Pull each line holding "tapuluto" out of the entries below.

Dataset records
-- -- --

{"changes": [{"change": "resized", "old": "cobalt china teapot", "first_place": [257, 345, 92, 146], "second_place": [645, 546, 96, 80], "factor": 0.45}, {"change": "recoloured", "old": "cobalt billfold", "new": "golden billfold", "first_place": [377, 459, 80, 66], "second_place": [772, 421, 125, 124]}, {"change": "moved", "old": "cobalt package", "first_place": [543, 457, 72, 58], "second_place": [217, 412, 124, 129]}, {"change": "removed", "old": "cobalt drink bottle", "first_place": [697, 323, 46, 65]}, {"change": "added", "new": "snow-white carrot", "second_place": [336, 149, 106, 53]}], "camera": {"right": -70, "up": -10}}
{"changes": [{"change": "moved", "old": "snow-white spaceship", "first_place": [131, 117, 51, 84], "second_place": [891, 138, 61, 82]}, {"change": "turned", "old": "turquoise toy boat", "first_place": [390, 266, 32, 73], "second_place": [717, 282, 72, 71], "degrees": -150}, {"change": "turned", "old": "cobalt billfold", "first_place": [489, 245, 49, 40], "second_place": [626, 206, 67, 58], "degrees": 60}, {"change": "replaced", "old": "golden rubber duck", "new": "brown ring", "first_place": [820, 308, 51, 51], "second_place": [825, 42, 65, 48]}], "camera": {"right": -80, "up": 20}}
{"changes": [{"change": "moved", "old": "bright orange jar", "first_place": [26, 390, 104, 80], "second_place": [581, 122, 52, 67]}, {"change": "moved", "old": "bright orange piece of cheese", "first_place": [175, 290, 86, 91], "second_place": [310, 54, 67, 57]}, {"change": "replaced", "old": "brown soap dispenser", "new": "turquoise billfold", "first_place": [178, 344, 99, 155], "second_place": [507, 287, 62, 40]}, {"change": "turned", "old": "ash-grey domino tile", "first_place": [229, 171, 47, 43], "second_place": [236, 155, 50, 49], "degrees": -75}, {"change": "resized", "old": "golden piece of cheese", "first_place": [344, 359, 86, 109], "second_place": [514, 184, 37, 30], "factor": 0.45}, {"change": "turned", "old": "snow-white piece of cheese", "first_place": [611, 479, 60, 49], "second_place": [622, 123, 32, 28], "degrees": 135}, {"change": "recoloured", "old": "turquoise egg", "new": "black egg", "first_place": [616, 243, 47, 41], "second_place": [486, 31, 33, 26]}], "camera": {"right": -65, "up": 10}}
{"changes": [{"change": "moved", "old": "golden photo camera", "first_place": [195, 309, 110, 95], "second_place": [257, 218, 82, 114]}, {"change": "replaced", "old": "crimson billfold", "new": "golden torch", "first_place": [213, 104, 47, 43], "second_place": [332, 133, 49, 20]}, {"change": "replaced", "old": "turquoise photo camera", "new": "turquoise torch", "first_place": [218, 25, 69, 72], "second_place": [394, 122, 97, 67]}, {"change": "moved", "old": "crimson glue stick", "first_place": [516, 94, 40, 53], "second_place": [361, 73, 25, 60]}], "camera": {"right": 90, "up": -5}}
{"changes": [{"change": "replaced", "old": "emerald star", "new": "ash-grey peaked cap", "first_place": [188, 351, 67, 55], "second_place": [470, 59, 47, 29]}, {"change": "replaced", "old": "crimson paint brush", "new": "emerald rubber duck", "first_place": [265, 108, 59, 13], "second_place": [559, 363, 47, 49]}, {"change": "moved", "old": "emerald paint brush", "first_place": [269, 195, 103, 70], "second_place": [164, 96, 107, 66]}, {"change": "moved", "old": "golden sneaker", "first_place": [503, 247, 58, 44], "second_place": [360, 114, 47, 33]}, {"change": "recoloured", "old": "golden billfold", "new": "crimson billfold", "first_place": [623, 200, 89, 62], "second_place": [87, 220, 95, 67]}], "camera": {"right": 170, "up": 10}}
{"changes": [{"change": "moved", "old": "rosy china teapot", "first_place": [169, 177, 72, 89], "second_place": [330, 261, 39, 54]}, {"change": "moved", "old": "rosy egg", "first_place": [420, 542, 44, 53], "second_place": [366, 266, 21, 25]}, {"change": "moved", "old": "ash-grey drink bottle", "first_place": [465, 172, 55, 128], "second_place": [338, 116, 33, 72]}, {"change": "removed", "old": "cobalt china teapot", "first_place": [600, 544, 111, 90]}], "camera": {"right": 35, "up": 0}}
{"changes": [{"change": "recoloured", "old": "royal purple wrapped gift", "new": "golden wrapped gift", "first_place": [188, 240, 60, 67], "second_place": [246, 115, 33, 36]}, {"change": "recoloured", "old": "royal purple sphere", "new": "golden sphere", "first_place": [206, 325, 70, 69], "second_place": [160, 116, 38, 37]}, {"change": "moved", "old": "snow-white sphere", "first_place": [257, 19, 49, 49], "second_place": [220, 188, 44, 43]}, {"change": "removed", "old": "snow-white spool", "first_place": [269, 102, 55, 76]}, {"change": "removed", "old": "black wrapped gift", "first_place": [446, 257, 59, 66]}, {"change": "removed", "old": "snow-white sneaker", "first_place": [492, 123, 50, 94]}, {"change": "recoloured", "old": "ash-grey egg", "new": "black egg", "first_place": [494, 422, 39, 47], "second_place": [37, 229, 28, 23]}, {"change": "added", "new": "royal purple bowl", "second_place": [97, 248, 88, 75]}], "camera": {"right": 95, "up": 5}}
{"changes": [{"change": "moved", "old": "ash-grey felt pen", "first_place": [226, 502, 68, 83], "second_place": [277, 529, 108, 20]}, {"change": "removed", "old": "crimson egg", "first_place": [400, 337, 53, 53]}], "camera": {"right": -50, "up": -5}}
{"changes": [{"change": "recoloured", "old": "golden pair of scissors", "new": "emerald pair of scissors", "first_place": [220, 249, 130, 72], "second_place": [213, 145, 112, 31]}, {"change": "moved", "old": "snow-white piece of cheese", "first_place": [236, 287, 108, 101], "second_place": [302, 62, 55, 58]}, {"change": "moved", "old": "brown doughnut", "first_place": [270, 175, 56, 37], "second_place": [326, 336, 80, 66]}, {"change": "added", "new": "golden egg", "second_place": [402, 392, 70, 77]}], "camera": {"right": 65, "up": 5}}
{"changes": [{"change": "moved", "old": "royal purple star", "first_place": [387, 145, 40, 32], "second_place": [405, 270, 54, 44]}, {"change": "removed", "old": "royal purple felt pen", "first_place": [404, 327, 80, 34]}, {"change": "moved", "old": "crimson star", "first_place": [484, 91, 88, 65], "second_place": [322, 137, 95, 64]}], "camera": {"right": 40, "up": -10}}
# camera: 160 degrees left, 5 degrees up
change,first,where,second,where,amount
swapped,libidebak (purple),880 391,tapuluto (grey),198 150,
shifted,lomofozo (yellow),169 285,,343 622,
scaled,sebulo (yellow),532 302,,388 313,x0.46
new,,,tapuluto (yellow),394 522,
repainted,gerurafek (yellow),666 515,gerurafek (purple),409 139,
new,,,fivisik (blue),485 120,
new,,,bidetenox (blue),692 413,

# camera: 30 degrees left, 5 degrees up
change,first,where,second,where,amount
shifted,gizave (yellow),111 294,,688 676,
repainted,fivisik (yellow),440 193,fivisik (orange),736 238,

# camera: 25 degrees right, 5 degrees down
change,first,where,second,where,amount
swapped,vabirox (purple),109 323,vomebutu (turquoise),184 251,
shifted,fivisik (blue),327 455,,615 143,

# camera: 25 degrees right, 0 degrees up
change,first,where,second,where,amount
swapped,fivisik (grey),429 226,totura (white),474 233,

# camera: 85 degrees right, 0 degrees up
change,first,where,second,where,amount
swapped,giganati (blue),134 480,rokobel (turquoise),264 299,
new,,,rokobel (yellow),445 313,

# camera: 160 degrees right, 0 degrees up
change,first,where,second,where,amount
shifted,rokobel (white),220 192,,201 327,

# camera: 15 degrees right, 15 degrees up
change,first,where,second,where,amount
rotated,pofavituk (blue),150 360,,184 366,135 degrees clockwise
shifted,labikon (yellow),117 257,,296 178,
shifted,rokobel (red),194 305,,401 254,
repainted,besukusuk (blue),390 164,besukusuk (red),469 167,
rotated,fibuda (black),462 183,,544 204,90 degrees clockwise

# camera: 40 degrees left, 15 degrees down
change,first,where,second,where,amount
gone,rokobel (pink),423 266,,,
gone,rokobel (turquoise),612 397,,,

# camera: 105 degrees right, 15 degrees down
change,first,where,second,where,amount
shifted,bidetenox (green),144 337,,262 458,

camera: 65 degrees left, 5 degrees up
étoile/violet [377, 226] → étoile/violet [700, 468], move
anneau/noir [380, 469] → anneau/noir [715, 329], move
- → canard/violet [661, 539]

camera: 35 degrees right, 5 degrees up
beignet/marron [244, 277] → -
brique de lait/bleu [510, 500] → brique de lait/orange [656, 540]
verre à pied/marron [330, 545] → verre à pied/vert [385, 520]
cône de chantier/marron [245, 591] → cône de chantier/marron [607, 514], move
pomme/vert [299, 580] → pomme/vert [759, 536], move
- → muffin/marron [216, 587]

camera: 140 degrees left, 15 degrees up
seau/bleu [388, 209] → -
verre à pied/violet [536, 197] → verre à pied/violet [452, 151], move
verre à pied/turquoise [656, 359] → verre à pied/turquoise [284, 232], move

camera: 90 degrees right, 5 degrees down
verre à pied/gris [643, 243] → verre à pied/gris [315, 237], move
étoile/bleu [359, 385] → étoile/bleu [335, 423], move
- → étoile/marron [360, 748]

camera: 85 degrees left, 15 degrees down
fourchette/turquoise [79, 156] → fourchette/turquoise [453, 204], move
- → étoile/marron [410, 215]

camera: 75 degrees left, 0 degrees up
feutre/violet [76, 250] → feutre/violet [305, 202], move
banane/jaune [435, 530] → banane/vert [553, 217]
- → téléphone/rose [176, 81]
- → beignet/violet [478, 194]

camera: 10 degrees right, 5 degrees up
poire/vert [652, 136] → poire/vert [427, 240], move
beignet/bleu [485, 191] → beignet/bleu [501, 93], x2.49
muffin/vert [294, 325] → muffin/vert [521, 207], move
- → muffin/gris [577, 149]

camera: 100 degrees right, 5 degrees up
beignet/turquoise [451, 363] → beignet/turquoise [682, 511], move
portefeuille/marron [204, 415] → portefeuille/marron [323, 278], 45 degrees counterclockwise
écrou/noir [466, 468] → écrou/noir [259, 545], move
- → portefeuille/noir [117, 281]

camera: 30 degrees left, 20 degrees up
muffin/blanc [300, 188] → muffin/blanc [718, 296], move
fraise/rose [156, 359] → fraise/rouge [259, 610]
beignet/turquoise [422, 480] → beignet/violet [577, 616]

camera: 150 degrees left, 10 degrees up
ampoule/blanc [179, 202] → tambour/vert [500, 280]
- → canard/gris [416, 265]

-- -- --

» **Task result**
swapped,libidebak (purple),880 391,tapuluto (grey),198 150,
new,,,tapuluto (yellow),394 522,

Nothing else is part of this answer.